### Work item
In the data below, restate exactly the lines from the one with "KEYS3 pin K2: D13 -> D26" to the final line, both included, but not the pictures.

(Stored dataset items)
[Start of Attachment]
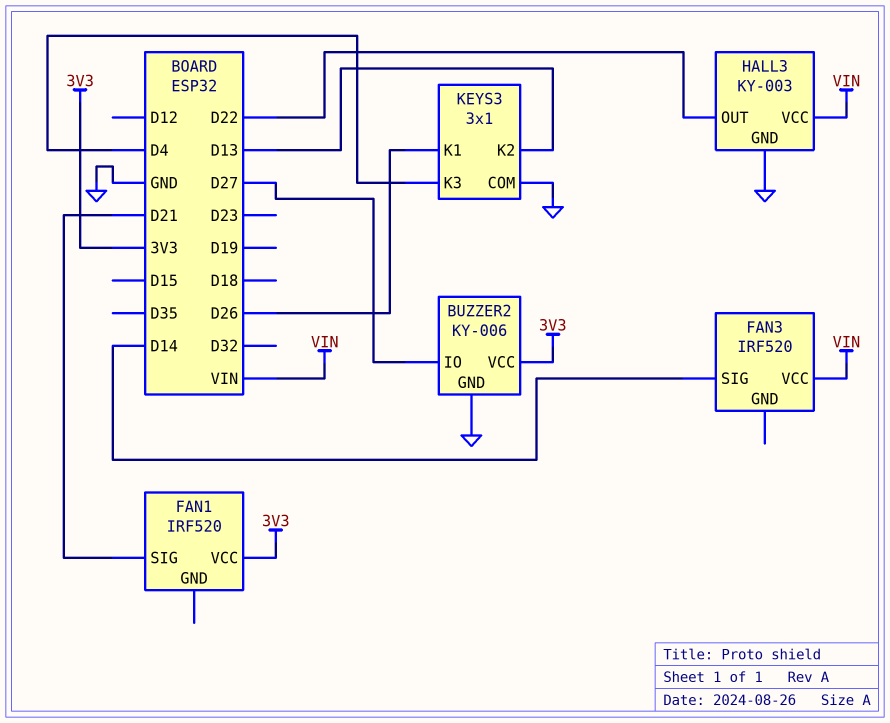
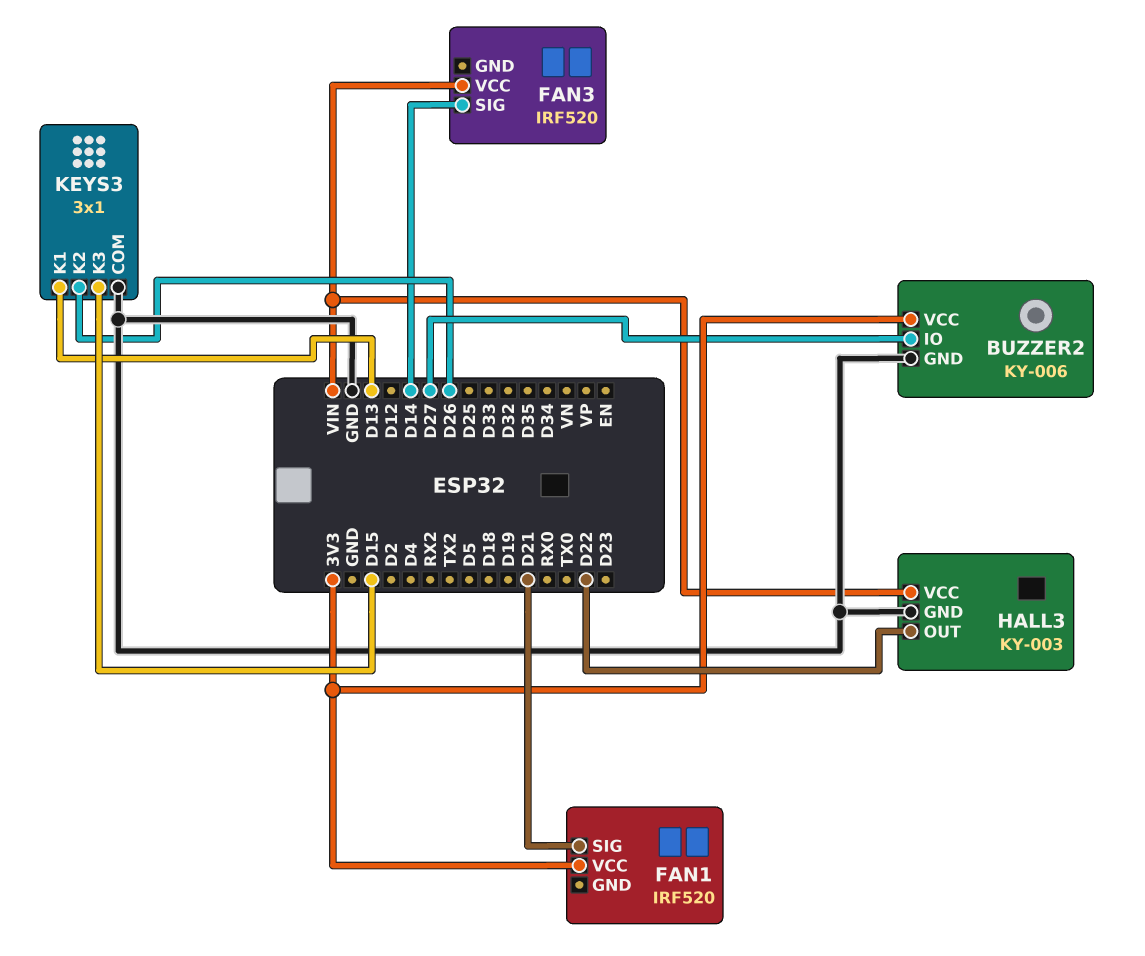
KEYS3 pin K1: D26 -> D13
KEYS3 pin K2: D13 -> D26
KEYS3 pin K3: D4 -> D15

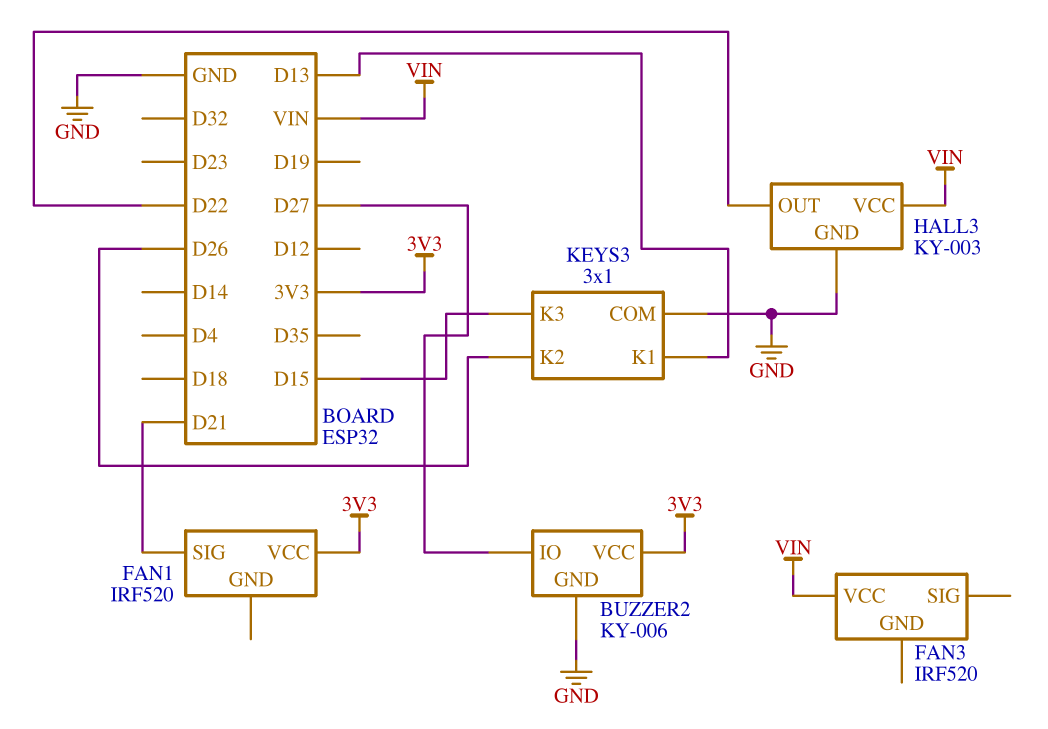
FAN3 pin SIG: D14 -> none

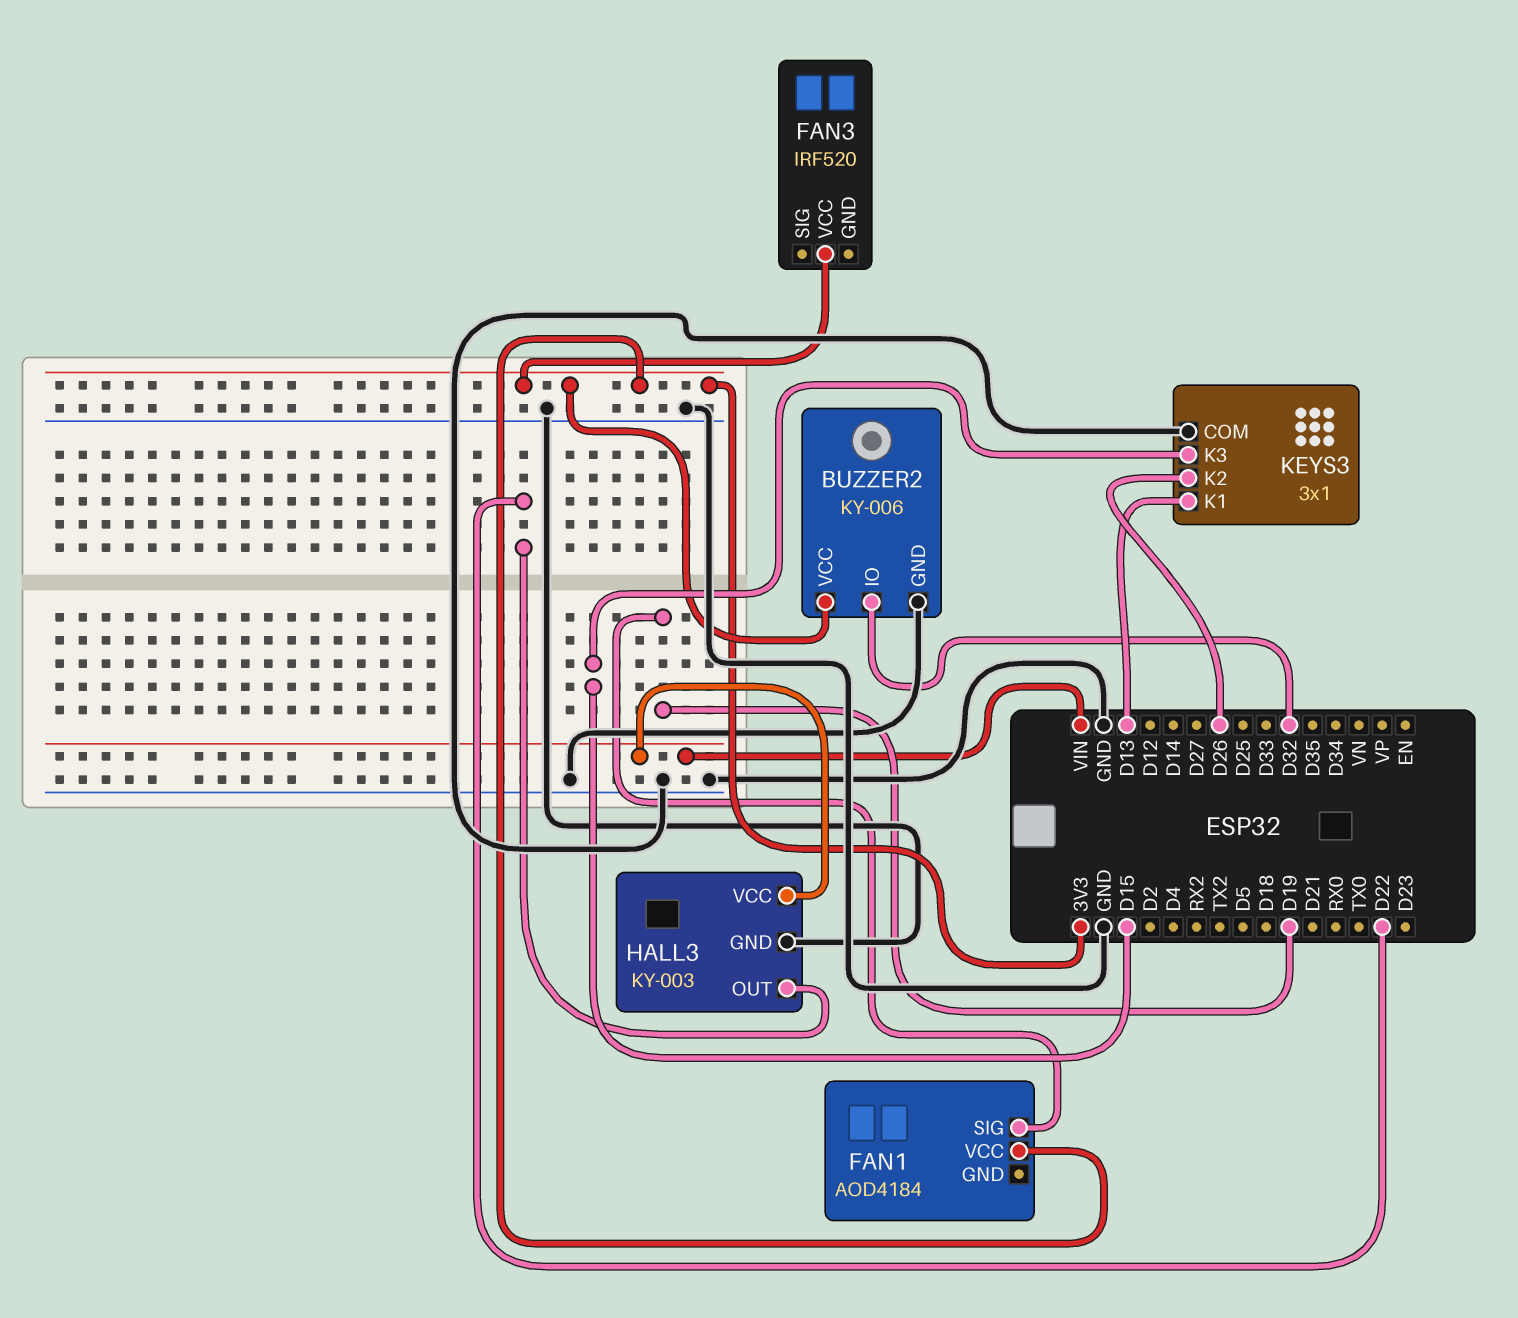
BUZZER2 pin IO: D27 -> D32
FAN1: IRF520 -> AOD4184
FAN1 pin SIG: D21 -> D19
FAN3 pin VCC: VIN -> 3V3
[End of Attachment]
### Your response
KEYS3 pin K2: D13 -> D26
KEYS3 pin K3: D4 -> D15

FAN3 pin SIG: D14 -> none

BUZZER2 pin IO: D27 -> D32
FAN1: IRF520 -> AOD4184
FAN1 pin SIG: D21 -> D19
FAN3 pin VCC: VIN -> 3V3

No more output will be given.